• _TASK DESCRIPTION_:
Write only the number of lines in the entries that hold the string "turned".

Entries taken from a collection
########################################

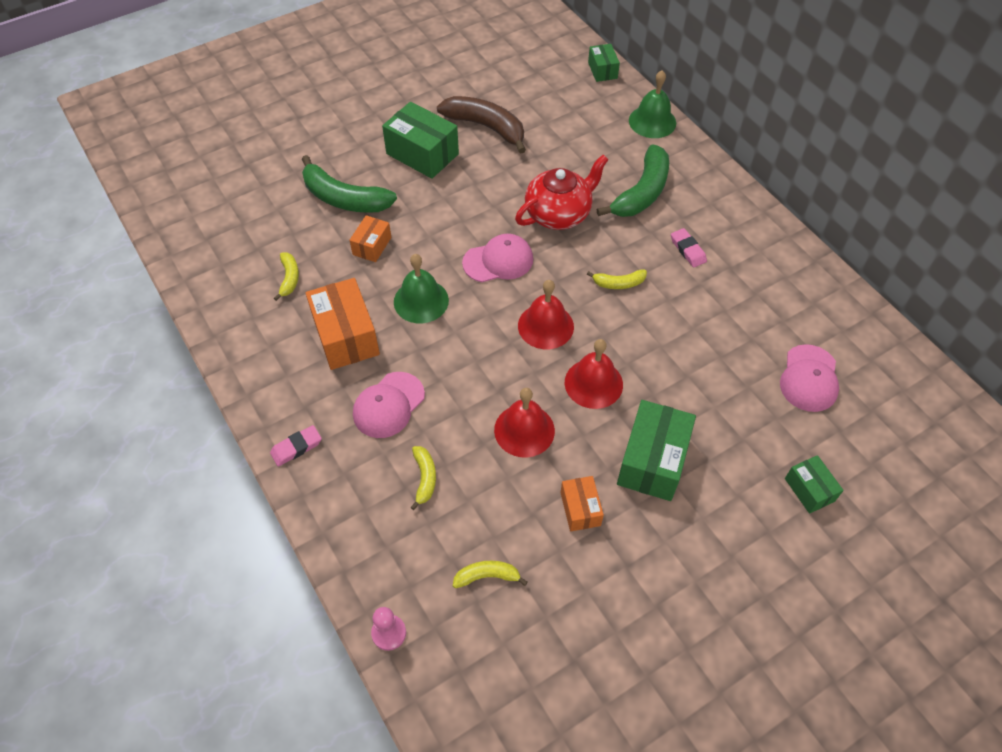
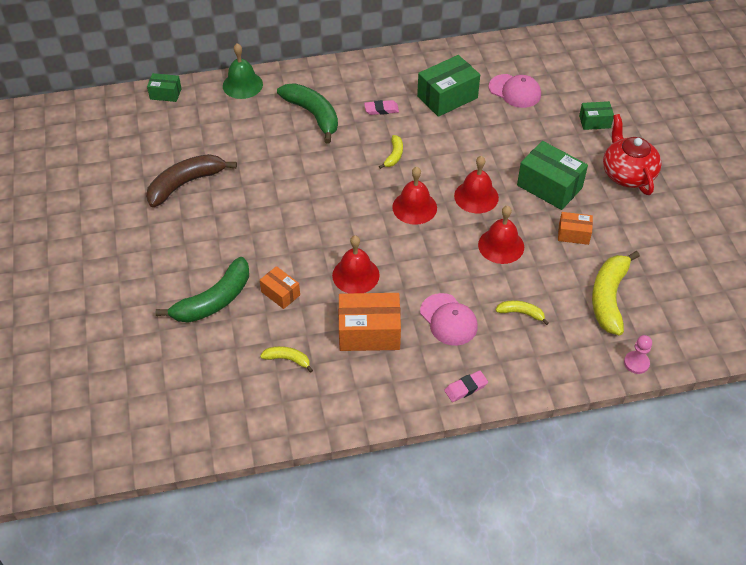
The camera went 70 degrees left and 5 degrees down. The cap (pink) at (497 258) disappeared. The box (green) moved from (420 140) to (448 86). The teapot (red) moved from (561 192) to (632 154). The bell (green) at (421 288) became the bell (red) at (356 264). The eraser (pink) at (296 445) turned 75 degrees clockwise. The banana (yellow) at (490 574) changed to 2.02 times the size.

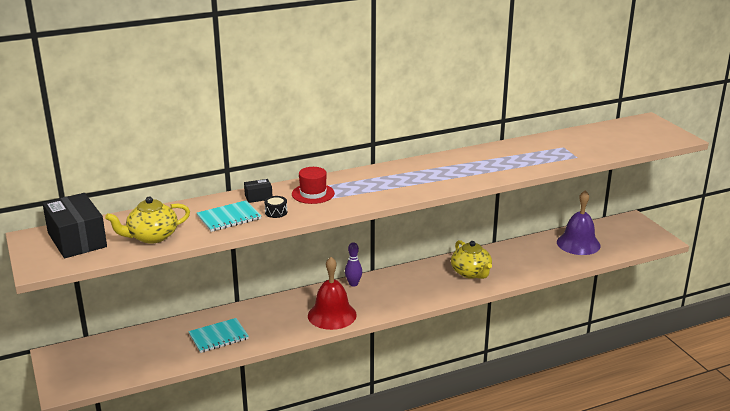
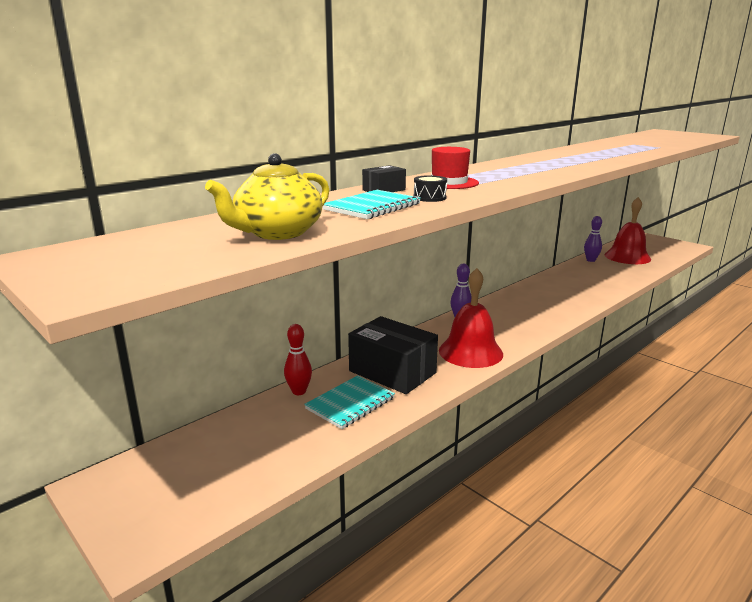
The camera went 20 degrees left and 5 degrees down. The teapot (yellow) at (471 259) disappeared. The bowling pin (red) at (298 359) appeared. The bowling pin (purple) at (593 239) appeared. The box (black) moved from (74 225) to (393 355). The bell (purple) at (579 222) became the bell (red) at (627 230).

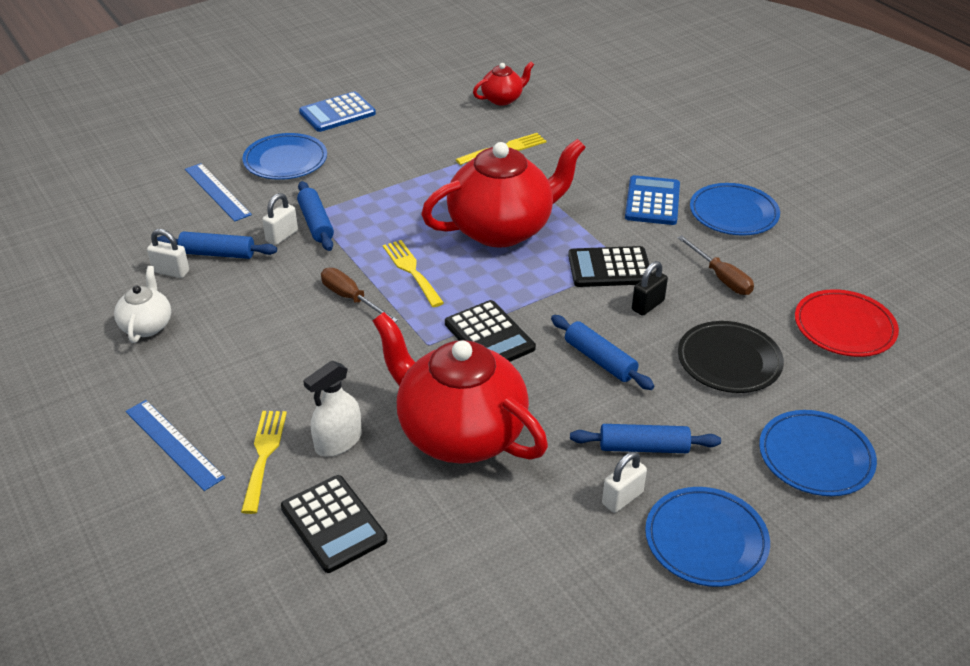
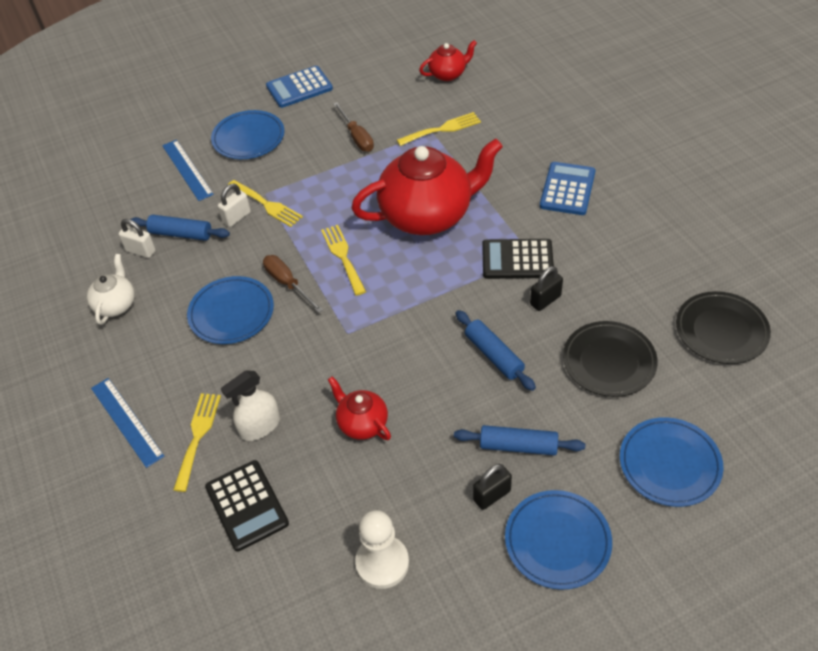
The camera went 10 degrees right and 10 degrees up. The calculator (black) at (490 331) disappeared. The pawn (white) at (382 549) appeared. The screwdriver (brown) moved from (715 265) to (353 127). The plate (blue) moved from (735 209) to (230 310). The rolling pin (blue) at (315 216) was replaced by the fork (yellow) at (265 203). The padlock (white) at (624 482) became the padlock (black) at (492 487). The plate (red) at (847 323) became the plate (black) at (723 327). The teapot (red) at (460 388) changed to 0.47 times the size.

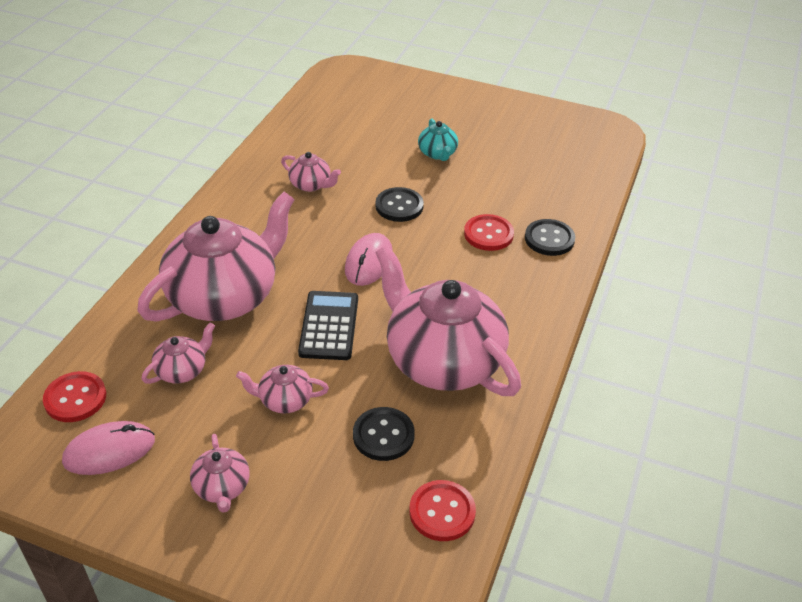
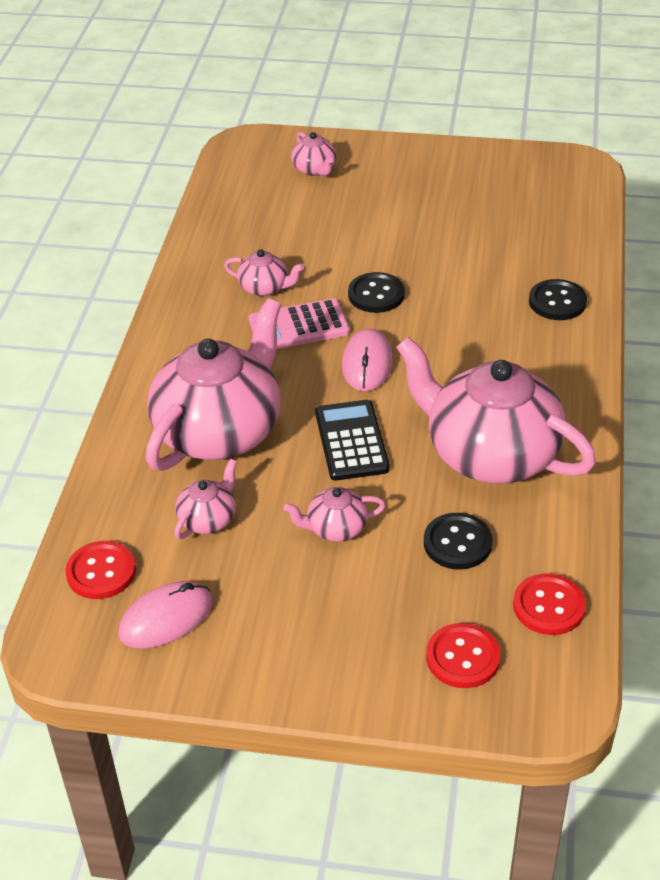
The camera went 10 degrees left and 0 degrees up. The teapot (turquoise) at (438 140) disappeared. The calculator (pink) at (299 323) appeared. The teapot (pink) moved from (220 473) to (314 154). The button (red) moved from (489 232) to (463 655).

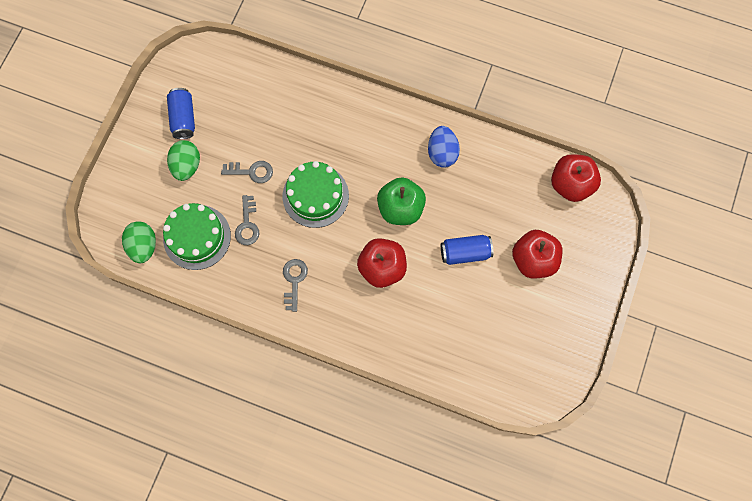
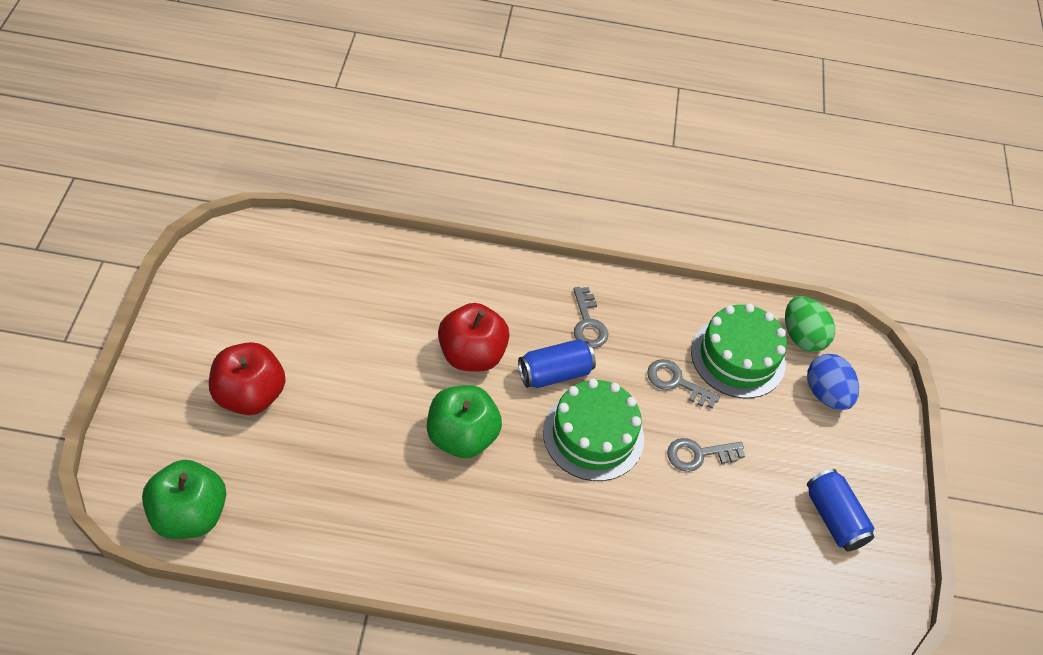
The camera went 160 degrees right and 20 degrees down. The egg (green) at (183 160) disappeared. The egg (blue) moved from (444 147) to (833 382). The can (blue) moved from (467 250) to (557 363). The apple (red) at (576 178) became the apple (green) at (184 499). The key (grey) at (247 220) turned 45 degrees counterclockwise.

########################################

• _REPLY TO THE EXERCISE_:
2